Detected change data
::::
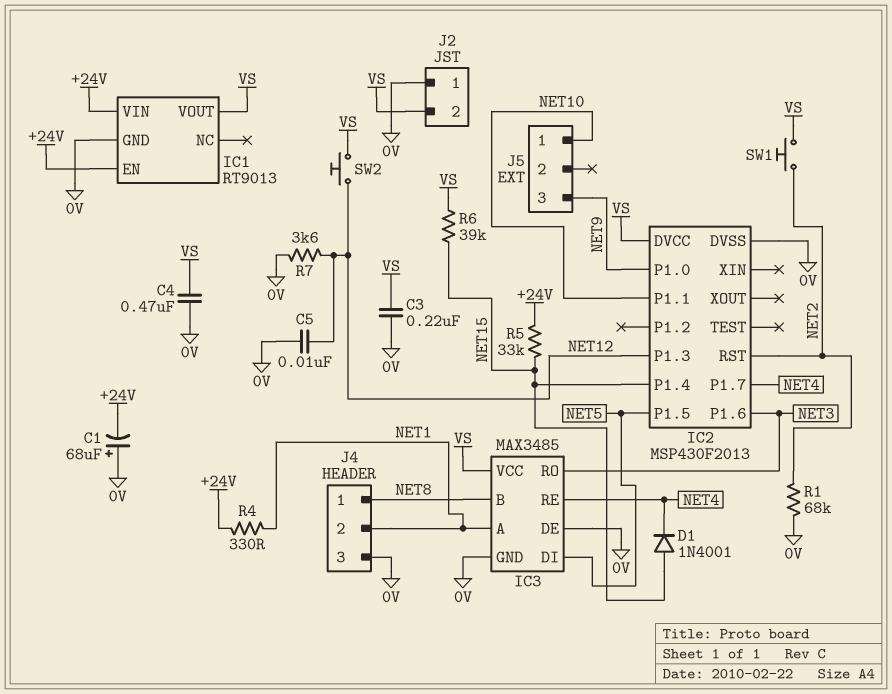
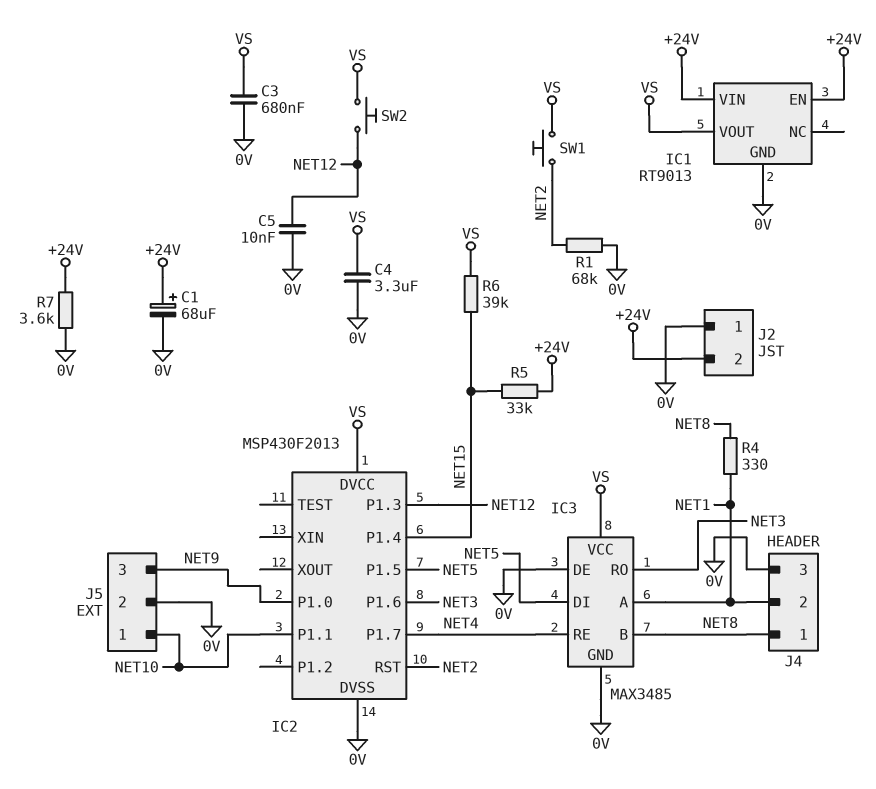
C1: 68uF (plus 0V, minus +24V) -> 68uF (plus +24V, minus 0V)
C3: 220nF (0V, VS) -> 680nF (0V, VS)
C4: 470nF (0V, VS) -> 3.3uF (0V, VS)
D1: diode 1N4001 (A NET15, K NET4) -> none
J2 pin 2: VS -> +24V
J5 pin 2: none -> 0V
R4: 330 (+24V, NET1) -> 330 (NET1, NET8)
R7: 3.6k (0V, NET12) -> 3.6k (+24V, 0V)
::::
• [Problem requirements]: Print each entry above verbatim, pictures left out.

• [Answer for this exercise]:
C1: 68uF (plus 0V, minus +24V) -> 68uF (plus +24V, minus 0V)
C3: 220nF (0V, VS) -> 680nF (0V, VS)
C4: 470nF (0V, VS) -> 3.3uF (0V, VS)
D1: diode 1N4001 (A NET15, K NET4) -> none
J2 pin 2: VS -> +24V
J5 pin 2: none -> 0V
R4: 330 (+24V, NET1) -> 330 (NET1, NET8)
R7: 3.6k (0V, NET12) -> 3.6k (+24V, 0V)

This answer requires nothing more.